Collection entries
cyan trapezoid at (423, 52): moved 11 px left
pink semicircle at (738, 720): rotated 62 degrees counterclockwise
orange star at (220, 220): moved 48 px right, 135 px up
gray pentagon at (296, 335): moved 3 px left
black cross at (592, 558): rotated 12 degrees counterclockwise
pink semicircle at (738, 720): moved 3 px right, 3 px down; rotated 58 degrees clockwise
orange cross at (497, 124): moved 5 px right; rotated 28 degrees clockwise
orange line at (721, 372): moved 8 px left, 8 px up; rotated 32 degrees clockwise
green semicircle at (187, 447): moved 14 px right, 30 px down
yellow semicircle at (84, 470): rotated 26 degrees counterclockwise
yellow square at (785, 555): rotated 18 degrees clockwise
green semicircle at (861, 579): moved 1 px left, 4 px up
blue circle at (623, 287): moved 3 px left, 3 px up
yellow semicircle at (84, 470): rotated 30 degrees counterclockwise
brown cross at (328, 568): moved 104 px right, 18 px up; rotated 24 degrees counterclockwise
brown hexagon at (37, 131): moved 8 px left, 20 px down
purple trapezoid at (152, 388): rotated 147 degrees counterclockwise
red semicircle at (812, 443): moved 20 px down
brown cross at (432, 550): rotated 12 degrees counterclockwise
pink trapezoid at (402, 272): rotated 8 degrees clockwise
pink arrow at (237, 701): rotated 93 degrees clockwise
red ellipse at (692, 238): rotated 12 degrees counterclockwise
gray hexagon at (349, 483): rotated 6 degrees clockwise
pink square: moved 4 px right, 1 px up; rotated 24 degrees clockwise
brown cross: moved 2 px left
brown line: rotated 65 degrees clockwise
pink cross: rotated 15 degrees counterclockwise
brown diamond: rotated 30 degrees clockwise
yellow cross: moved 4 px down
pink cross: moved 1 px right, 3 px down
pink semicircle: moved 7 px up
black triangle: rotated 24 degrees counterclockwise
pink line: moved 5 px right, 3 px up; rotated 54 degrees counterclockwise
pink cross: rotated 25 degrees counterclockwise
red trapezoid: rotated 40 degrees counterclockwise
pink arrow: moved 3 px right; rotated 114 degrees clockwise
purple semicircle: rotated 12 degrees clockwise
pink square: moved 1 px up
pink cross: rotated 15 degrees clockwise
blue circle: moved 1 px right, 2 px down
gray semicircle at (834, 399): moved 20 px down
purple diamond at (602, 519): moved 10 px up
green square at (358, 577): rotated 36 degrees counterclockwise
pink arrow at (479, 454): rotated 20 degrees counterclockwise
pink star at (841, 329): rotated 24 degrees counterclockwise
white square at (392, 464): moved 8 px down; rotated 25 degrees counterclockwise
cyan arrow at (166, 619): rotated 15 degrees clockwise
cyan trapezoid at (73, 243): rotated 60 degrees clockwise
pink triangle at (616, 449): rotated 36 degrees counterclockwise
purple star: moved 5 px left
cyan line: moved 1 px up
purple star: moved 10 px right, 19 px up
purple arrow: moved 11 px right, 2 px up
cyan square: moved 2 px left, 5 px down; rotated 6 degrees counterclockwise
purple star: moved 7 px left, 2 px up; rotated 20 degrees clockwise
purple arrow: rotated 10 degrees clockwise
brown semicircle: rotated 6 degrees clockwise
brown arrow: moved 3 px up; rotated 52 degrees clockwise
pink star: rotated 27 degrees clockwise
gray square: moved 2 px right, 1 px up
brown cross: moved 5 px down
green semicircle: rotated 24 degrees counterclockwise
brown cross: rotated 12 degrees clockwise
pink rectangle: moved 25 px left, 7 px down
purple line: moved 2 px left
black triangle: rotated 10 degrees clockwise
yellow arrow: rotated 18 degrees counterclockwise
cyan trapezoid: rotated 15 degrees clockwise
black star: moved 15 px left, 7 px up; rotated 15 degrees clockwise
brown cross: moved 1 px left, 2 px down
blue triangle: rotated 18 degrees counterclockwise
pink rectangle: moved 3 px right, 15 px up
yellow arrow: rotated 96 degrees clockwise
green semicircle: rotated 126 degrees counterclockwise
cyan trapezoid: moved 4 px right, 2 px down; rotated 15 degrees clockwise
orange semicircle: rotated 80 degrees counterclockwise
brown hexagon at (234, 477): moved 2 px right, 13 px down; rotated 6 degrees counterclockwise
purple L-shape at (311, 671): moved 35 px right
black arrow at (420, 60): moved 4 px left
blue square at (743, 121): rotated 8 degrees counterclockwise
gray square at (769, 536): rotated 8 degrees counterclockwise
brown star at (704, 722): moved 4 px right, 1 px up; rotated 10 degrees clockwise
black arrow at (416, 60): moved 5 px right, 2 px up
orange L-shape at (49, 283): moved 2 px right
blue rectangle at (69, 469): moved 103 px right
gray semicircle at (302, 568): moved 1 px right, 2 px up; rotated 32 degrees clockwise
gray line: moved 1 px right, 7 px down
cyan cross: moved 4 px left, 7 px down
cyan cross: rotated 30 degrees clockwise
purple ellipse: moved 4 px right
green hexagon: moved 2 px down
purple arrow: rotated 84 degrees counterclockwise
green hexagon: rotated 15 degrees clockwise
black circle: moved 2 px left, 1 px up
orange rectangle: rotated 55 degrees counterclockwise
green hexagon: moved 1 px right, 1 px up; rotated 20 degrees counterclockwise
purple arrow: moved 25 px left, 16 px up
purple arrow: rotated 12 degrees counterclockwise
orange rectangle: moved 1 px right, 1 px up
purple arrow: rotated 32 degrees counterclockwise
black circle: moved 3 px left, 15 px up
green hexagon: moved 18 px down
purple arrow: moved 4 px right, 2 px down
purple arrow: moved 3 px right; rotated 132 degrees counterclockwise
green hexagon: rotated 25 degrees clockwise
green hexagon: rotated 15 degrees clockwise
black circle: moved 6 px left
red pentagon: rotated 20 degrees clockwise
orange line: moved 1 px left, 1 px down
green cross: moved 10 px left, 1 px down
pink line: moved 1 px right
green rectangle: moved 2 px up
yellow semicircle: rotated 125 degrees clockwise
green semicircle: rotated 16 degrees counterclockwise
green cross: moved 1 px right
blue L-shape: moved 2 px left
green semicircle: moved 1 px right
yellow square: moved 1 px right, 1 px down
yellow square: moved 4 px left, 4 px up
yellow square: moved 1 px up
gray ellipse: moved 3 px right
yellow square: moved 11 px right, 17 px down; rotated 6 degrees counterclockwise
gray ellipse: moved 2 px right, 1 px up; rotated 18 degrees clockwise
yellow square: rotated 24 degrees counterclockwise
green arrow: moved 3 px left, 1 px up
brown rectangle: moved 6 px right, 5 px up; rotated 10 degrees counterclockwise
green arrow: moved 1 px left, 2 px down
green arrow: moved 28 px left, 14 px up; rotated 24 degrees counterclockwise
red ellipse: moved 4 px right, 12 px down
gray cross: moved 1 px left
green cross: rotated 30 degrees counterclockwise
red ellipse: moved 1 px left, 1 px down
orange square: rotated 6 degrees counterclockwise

#### WHAT YOU SHOULD DO
Render the lines above as a Markdown table with a Number column holding the row number and a Record line column holding the line, leaving out blank lines and covering every line.

#### THE SOLUTION
| Number | Record line |
|---|---|
| 1 | cyan trapezoid at (423, 52): moved 11 px left |
| 2 | pink semicircle at (738, 720): rotated 62 degrees counterclockwise |
| 3 | orange star at (220, 220): moved 48 px right, 135 px up |
| 4 | gray pentagon at (296, 335): moved 3 px left |
| 5 | black cross at (592, 558): rotated 12 degrees counterclockwise |
| 6 | pink semicircle at (738, 720): moved 3 px right, 3 px down; rotated 58 degrees clockwise |
| 7 | orange cross at (497, 124): moved 5 px right; rotated 28 degrees clockwise |
| 8 | orange line at (721, 372): moved 8 px left, 8 px up; rotated 32 degrees clockwise |
| 9 | green semicircle at (187, 447): moved 14 px right, 30 px down |
| 10 | yellow semicircle at (84, 470): rotated 26 degrees counterclockwise |
| 11 | yellow square at (785, 555): rotated 18 degrees clockwise |
| 12 | green semicircle at (861, 579): moved 1 px left, 4 px up |
| 13 | blue circle at (623, 287): moved 3 px left, 3 px up |
| 14 | yellow semicircle at (84, 470): rotated 30 degrees counterclockwise |
| 15 | brown cross at (328, 568): moved 104 px right, 18 px up; rotated 24 degrees counterclockwise |
| 16 | brown hexagon at (37, 131): moved 8 px left, 20 px down |
| 17 | purple trapezoid at (152, 388): rotated 147 degrees counterclockwise |
| 18 | red semicircle at (812, 443): moved 20 px down |
| 19 | brown cross at (432, 550): rotated 12 degrees counterclockwise |
| 20 | pink trapezoid at (402, 272): rotated 8 degrees clockwise |
| 21 | pink arrow at (237, 701): rotated 93 degrees clockwise |
| 22 | red ellipse at (692, 238): rotated 12 degrees counterclockwise |
| 23 | gray hexagon at (349, 483): rotated 6 degrees clockwise |
| 24 | pink square: moved 4 px right, 1 px up; rotated 24 degrees clockwise |
| 25 | brown cross: moved 2 px left |
| 26 | brown line: rotated 65 degrees clockwise |
| 27 | pink cross: rotated 15 degrees counterclockwise |
| 28 | brown diamond: rotated 30 degrees clockwise |
| 29 | yellow cross: moved 4 px down |
| 30 | pink cross: moved 1 px right, 3 px down |
| 31 | pink semicircle: moved 7 px up |
| 32 | black triangle: rotated 24 degrees counterclockwise |
| 33 | pink line: moved 5 px right, 3 px up; rotated 54 degrees counterclockwise |
| 34 | pink cross: rotated 25 degrees counterclockwise |
| 35 | red trapezoid: rotated 40 degrees counterclockwise |
| 36 | pink arrow: moved 3 px right; rotated 114 degrees clockwise |
| 37 | purple semicircle: rotated 12 degrees clockwise |
| 38 | pink square: moved 1 px up |
| 39 | pink cross: rotated 15 degrees clockwise |
| 40 | blue circle: moved 1 px right, 2 px down |
| 41 | gray semicircle at (834, 399): moved 20 px down |
| 42 | purple diamond at (602, 519): moved 10 px up |
| 43 | green square at (358, 577): rotated 36 degrees counterclockwise |
| 44 | pink arrow at (479, 454): rotated 20 degrees counterclockwise |
| 45 | pink star at (841, 329): rotated 24 degrees counterclockwise |
| 46 | white square at (392, 464): moved 8 px down; rotated 25 degrees counterclockwise |
| 47 | cyan arrow at (166, 619): rotated 15 degrees clockwise |
| 48 | cyan trapezoid at (73, 243): rotated 60 degrees clockwise |
| 49 | pink triangle at (616, 449): rotated 36 degrees counterclockwise |
| 50 | purple star: moved 5 px left |
| 51 | cyan line: moved 1 px up |
| 52 | purple star: moved 10 px right, 19 px up |
| 53 | purple arrow: moved 11 px right, 2 px up |
| 54 | cyan square: moved 2 px left, 5 px down; rotated 6 degrees counterclockwise |
| 55 | purple star: moved 7 px left, 2 px up; rotated 20 degrees clockwise |
| 56 | purple arrow: rotated 10 degrees clockwise |
| 57 | brown semicircle: rotated 6 degrees clockwise |
| 58 | brown arrow: moved 3 px up; rotated 52 degrees clockwise |
| 59 | pink star: rotated 27 degrees clockwise |
| 60 | gray square: moved 2 px right, 1 px up |
| 61 | brown cross: moved 5 px down |
| 62 | green semicircle: rotated 24 degrees counterclockwise |
| 63 | brown cross: rotated 12 degrees clockwise |
| 64 | pink rectangle: moved 25 px left, 7 px down |
| 65 | purple line: moved 2 px left |
| 66 | black triangle: rotated 10 degrees clockwise |
| 67 | yellow arrow: rotated 18 degrees counterclockwise |
| 68 | cyan trapezoid: rotated 15 degrees clockwise |
| 69 | black star: moved 15 px left, 7 px up; rotated 15 degrees clockwise |
| 70 | brown cross: moved 1 px left, 2 px down |
| 71 | blue triangle: rotated 18 degrees counterclockwise |
| 72 | pink rectangle: moved 3 px right, 15 px up |
| 73 | yellow arrow: rotated 96 degrees clockwise |
| 74 | green semicircle: rotated 126 degrees counterclockwise |
| 75 | cyan trapezoid: moved 4 px right, 2 px down; rotated 15 degrees clockwise |
| 76 | orange semicircle: rotated 80 degrees counterclockwise |
| 77 | brown hexagon at (234, 477): moved 2 px right, 13 px down; rotated 6 degrees counterclockwise |
| 78 | purple L-shape at (311, 671): moved 35 px right |
| 79 | black arrow at (420, 60): moved 4 px left |
| 80 | blue square at (743, 121): rotated 8 degrees counterclockwise |
| 81 | gray square at (769, 536): rotated 8 degrees counterclockwise |
| 82 | brown star at (704, 722): moved 4 px right, 1 px up; rotated 10 degrees clockwise |
| 83 | black arrow at (416, 60): moved 5 px right, 2 px up |
| 84 | orange L-shape at (49, 283): moved 2 px right |
| 85 | blue rectangle at (69, 469): moved 103 px right |
| 86 | gray semicircle at (302, 568): moved 1 px right, 2 px up; rotated 32 degrees clockwise |
| 87 | gray line: moved 1 px right, 7 px down |
| 88 | cyan cross: moved 4 px left, 7 px down |
| 89 | cyan cross: rotated 30 degrees clockwise |
| 90 | purple ellipse: moved 4 px right |
| 91 | green hexagon: moved 2 px down |
| 92 | purple arrow: rotated 84 degrees counterclockwise |
| 93 | green hexagon: rotated 15 degrees clockwise |
| 94 | black circle: moved 2 px left, 1 px up |
| 95 | orange rectangle: rotated 55 degrees counterclockwise |
| 96 | green hexagon: moved 1 px right, 1 px up; rotated 20 degrees counterclockwise |
| 97 | purple arrow: moved 25 px left, 16 px up |
| 98 | purple arrow: rotated 12 degrees counterclockwise |
| 99 | orange rectangle: moved 1 px right, 1 px up |
| 100 | purple arrow: rotated 32 degrees counterclockwise |
| 101 | black circle: moved 3 px left, 15 px up |
| 102 | green hexagon: moved 18 px down |
| 103 | purple arrow: moved 4 px right, 2 px down |
| 104 | purple arrow: moved 3 px right; rotated 132 degrees counterclockwise |
| 105 | green hexagon: rotated 25 degrees clockwise |
| 106 | green hexagon: rotated 15 degrees clockwise |
| 107 | black circle: moved 6 px left |
| 108 | red pentagon: rotated 20 degrees clockwise |
| 109 | orange line: moved 1 px left, 1 px down |
| 110 | green cross: moved 10 px left, 1 px down |
| 111 | pink line: moved 1 px right |
| 112 | green rectangle: moved 2 px up |
| 113 | yellow semicircle: rotated 125 degrees clockwise |
| 114 | green semicircle: rotated 16 degrees counterclockwise |
| 115 | green cross: moved 1 px right |
| 116 | blue L-shape: moved 2 px left |
| 117 | green semicircle: moved 1 px right |
| 118 | yellow square: moved 1 px right, 1 px down |
| 119 | yellow square: moved 4 px left, 4 px up |
| 120 | yellow square: moved 1 px up |
| 121 | gray ellipse: moved 3 px right |
| 122 | yellow square: moved 11 px right, 17 px down; rotated 6 degrees counterclockwise |
| 123 | gray ellipse: moved 2 px right, 1 px up; rotated 18 degrees clockwise |
| 124 | yellow square: rotated 24 degrees counterclockwise |
| 125 | green arrow: moved 3 px left, 1 px up |
| 126 | brown rectangle: moved 6 px right, 5 px up; rotated 10 degrees counterclockwise |
| 127 | green arrow: moved 1 px left, 2 px down |
| 128 | green arrow: moved 28 px left, 14 px up; rotated 24 degrees counterclockwise |
| 129 | red ellipse: moved 4 px right, 12 px down |
| 130 | gray cross: moved 1 px left |
| 131 | green cross: rotated 30 degrees counterclockwise |
| 132 | red ellipse: moved 1 px left, 1 px down |
| 133 | orange square: rotated 6 degrees counterclockwise |